Start of Data for the task

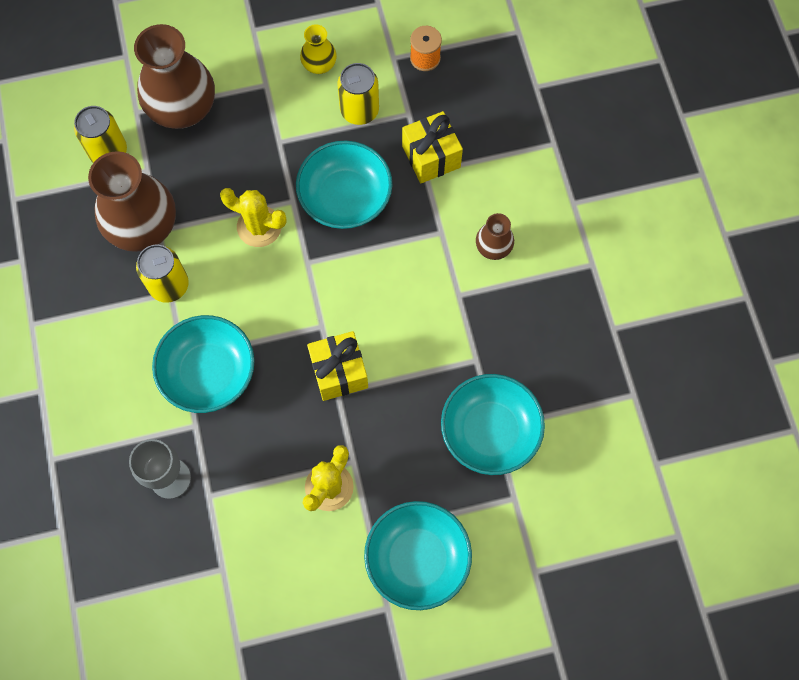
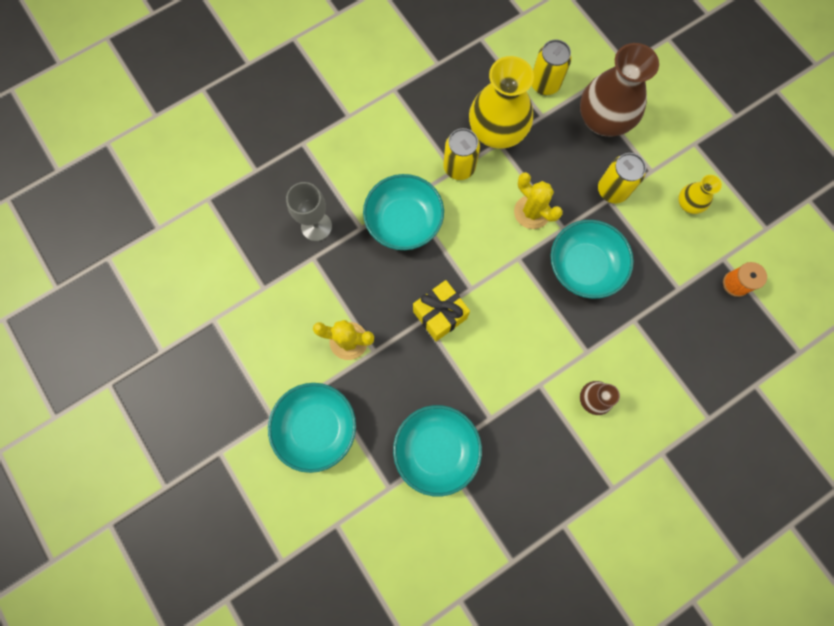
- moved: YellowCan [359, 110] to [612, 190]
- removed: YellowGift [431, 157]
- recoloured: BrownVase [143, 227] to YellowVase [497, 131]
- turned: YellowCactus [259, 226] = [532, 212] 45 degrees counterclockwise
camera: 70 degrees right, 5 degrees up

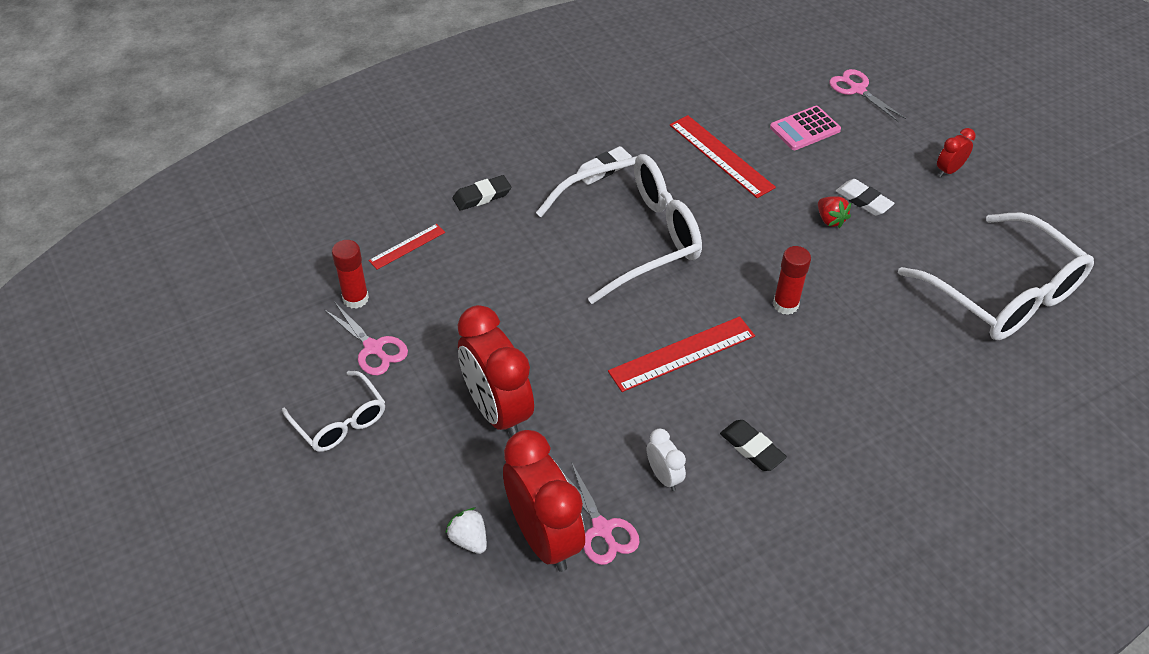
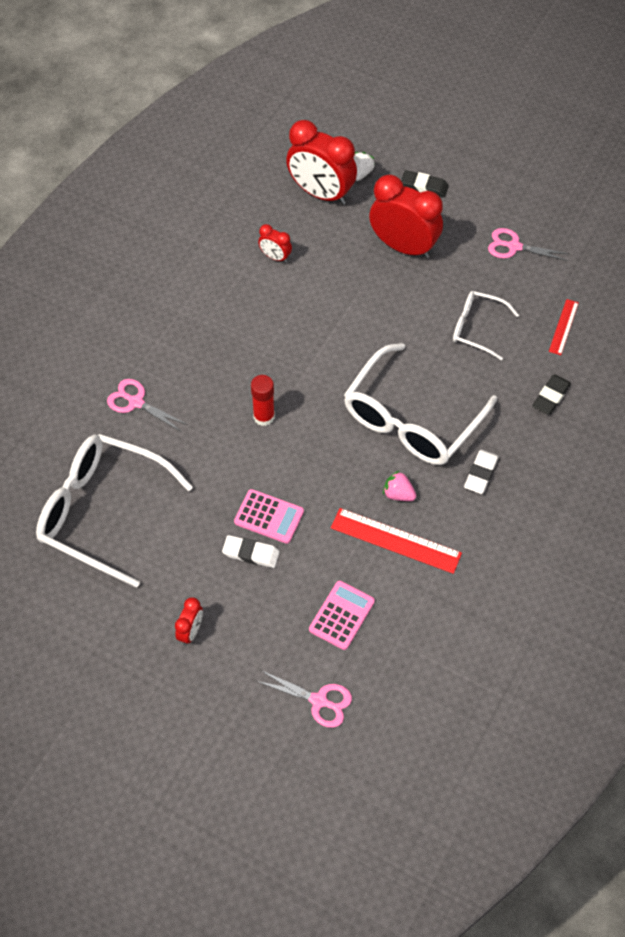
- replaced: RedStrawberry [830, 220] to PinkCalculator [269, 517]
- removed: RedGlueStick [355, 298]
- removed: RedRuler [682, 354]
- moved: WhiteGlasses [340, 421] to [477, 328]
- moved: BlackEraser [752, 448] to [424, 186]
- recoloured: WhiteClock [663, 476] to RedClock [275, 257]
- moved: PinkScissors [602, 529] to [136, 402]
- turned: WhiteStrawberry [469, 539] = [361, 173] 90 degrees counterclockwise
- added: PinkStrawberry [398, 494]
camera: 150 degrees right, 10 degrees up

End of Data for the task

◆ **Task statement**
Beginning at the line above with "- recoloured: BrownVase" and finishing at the line with "- turned: YellowCactus", return each line exactly and return nothing else.

◆ **Result of this task**
- recoloured: BrownVase [143, 227] to YellowVase [497, 131]
- turned: YellowCactus [259, 226] = [532, 212] 45 degrees counterclockwise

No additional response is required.